- [Exercise aim] Would you return the lines between the one holding "type=removed; before=white_tukegax; pos1=518,317,569,393" and the one holding "type=moved; before=black_nerabanul; pos1=714,511,758,603;", inclusive, and only those, exactly as they stand in the listing below?

- [Supplied records]
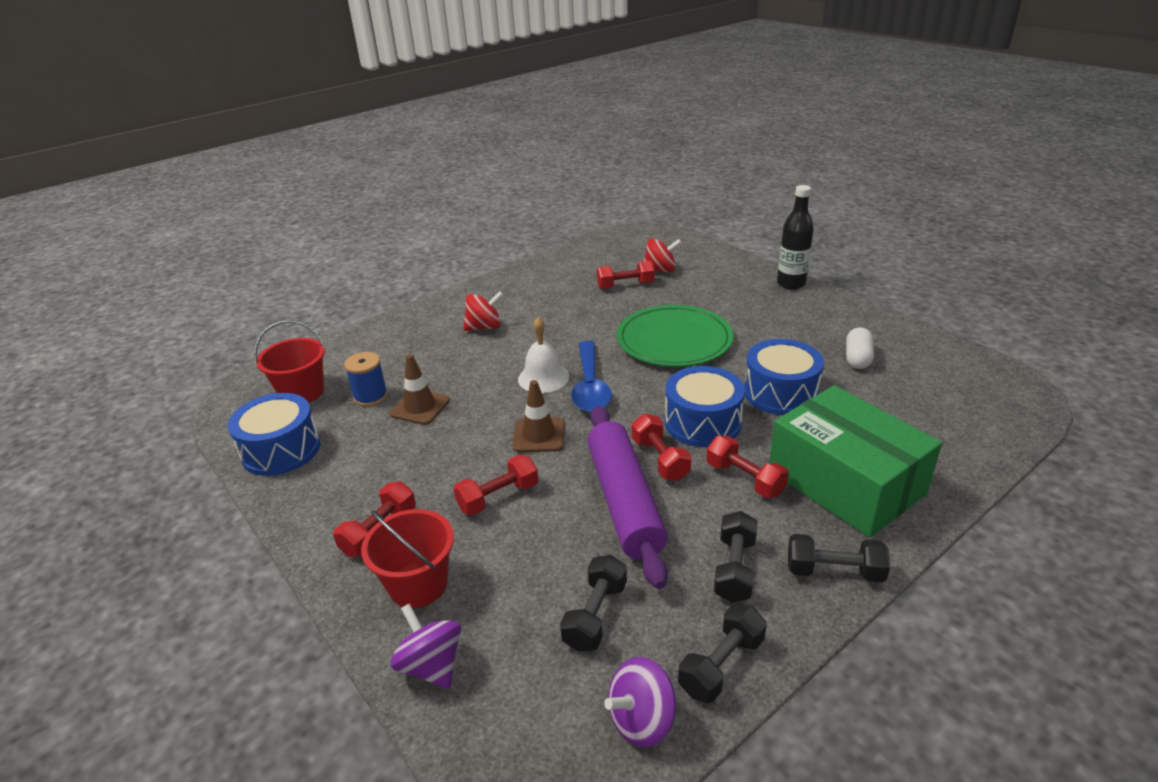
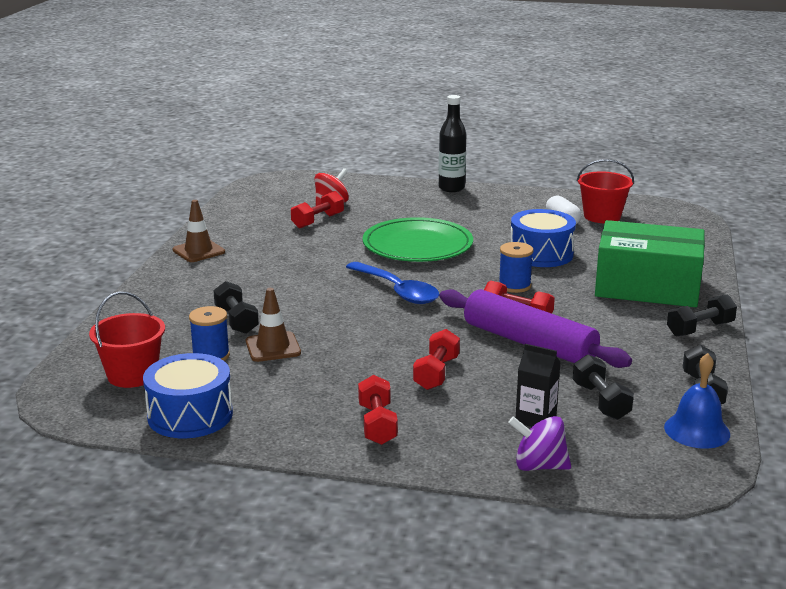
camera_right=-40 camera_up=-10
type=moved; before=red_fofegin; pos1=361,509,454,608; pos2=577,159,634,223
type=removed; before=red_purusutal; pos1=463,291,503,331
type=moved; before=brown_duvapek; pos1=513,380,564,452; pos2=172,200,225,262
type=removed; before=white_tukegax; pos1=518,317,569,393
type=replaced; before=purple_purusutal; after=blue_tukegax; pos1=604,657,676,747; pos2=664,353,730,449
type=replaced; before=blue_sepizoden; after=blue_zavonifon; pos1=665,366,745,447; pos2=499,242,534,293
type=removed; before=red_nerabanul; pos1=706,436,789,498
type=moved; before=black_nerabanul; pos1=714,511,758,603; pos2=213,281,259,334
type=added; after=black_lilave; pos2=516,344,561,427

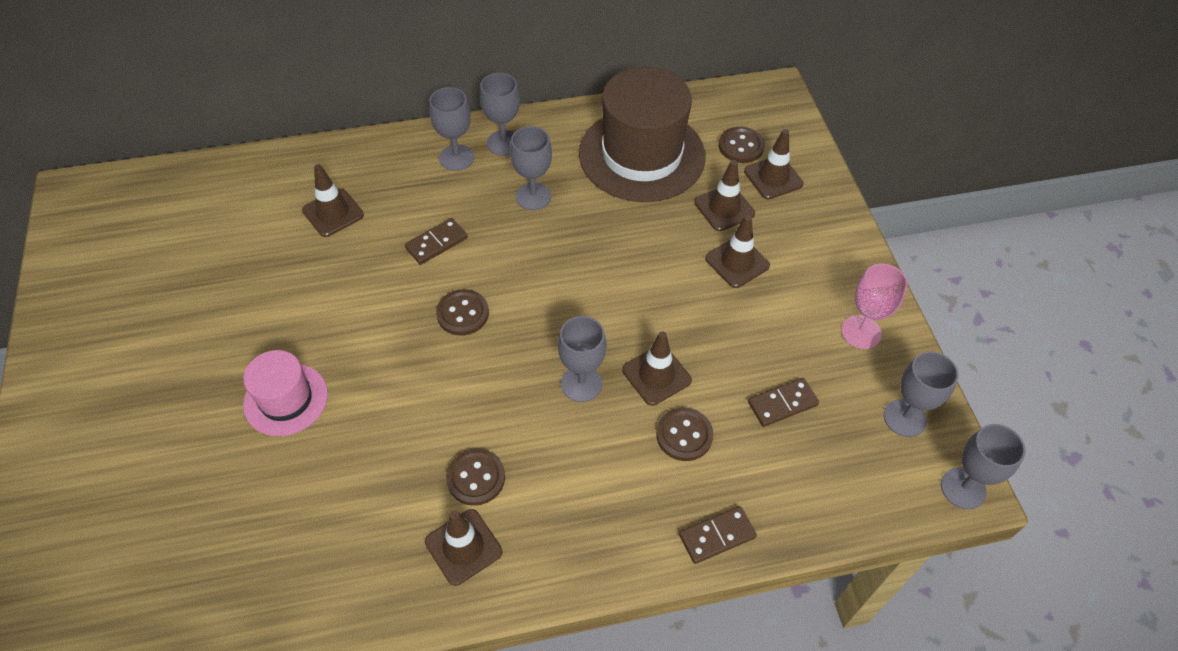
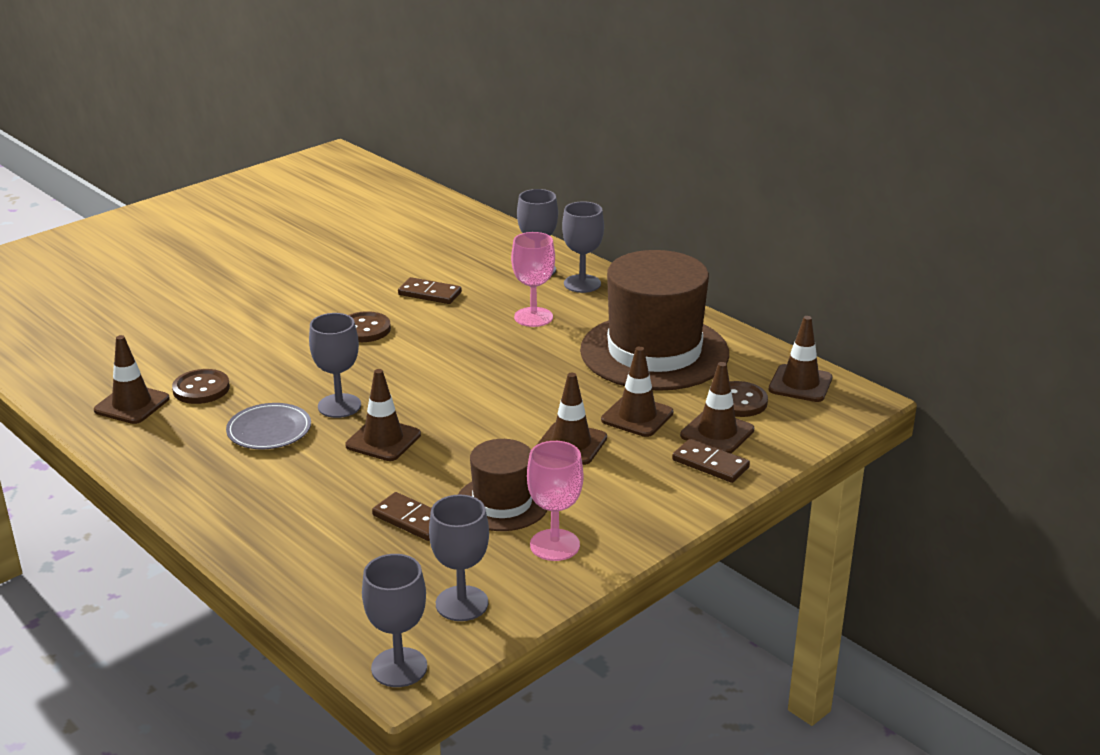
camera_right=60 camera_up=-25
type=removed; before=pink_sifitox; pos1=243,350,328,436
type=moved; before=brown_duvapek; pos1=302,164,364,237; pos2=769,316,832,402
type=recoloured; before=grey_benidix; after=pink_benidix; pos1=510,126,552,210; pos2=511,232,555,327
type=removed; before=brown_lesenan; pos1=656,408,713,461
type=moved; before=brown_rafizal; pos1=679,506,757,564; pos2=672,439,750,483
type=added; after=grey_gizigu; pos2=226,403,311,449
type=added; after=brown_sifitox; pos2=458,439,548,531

...

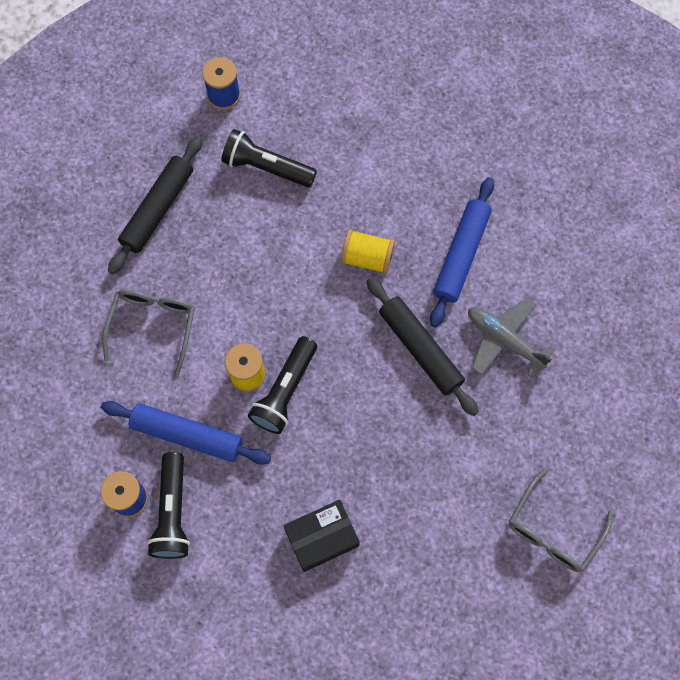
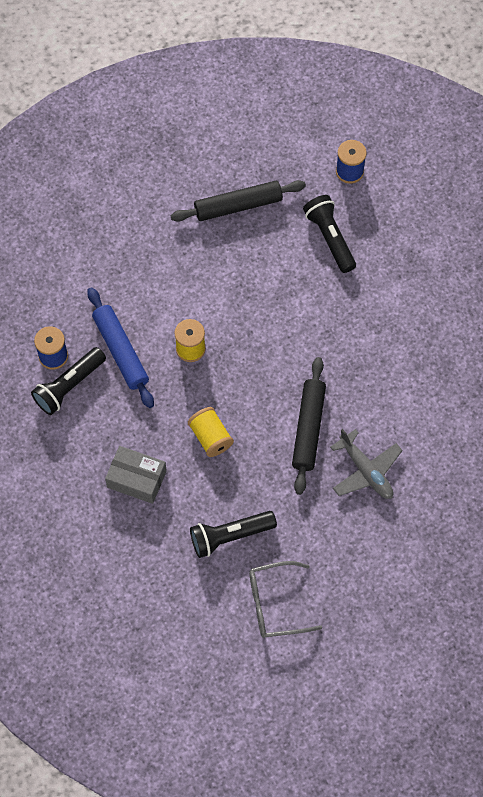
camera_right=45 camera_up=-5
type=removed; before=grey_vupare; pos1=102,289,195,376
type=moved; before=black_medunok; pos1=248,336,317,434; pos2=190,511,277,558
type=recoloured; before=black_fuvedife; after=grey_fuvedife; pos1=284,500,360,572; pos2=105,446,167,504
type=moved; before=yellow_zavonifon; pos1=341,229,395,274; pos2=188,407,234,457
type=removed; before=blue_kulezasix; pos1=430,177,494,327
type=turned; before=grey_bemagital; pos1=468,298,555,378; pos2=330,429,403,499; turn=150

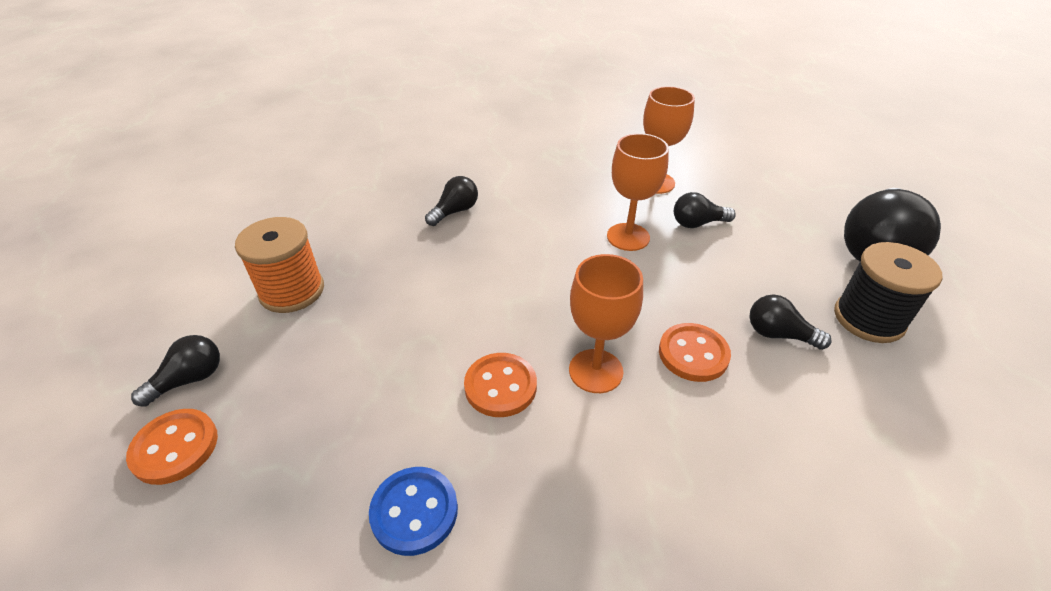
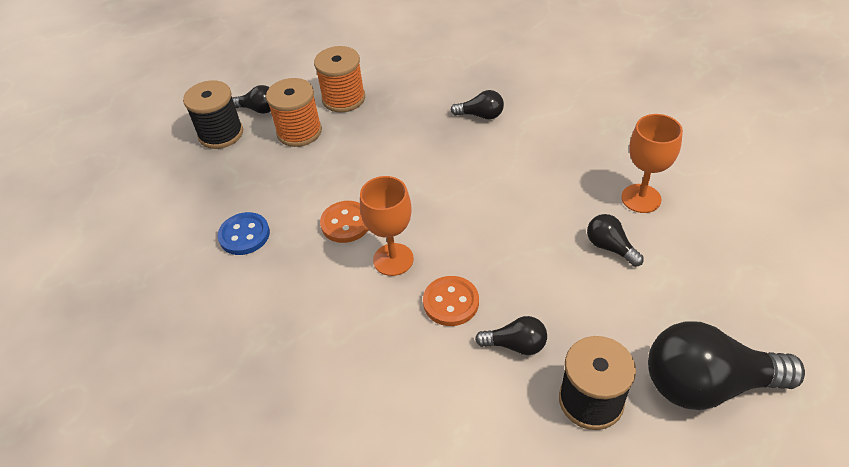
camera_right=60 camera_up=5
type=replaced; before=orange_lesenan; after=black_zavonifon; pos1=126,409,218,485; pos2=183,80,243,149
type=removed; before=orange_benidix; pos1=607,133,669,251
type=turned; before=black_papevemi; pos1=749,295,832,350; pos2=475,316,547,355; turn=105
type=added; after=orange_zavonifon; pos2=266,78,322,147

...

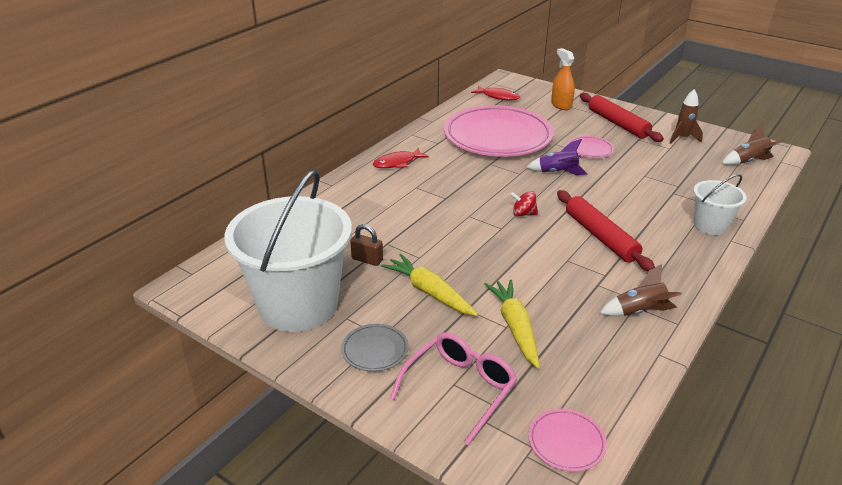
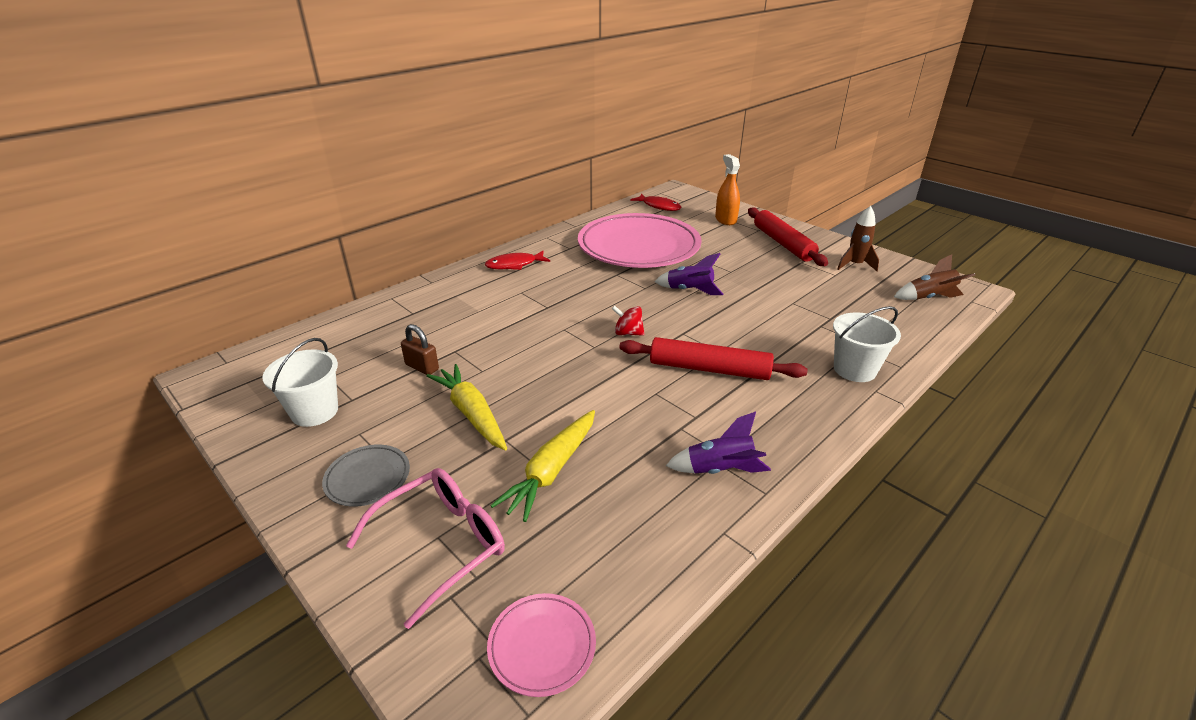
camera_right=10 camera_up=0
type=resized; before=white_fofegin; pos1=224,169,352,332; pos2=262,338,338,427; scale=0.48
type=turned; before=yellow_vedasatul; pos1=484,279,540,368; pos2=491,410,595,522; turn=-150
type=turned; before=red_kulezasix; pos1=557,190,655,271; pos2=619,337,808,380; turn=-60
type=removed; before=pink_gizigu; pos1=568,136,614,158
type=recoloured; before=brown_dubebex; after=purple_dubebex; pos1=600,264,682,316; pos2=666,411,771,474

- [Reply to the task]
type=removed; before=white_tukegax; pos1=518,317,569,393
type=replaced; before=purple_purusutal; after=blue_tukegax; pos1=604,657,676,747; pos2=664,353,730,449
type=replaced; before=blue_sepizoden; after=blue_zavonifon; pos1=665,366,745,447; pos2=499,242,534,293
type=removed; before=red_nerabanul; pos1=706,436,789,498
type=moved; before=black_nerabanul; pos1=714,511,758,603; pos2=213,281,259,334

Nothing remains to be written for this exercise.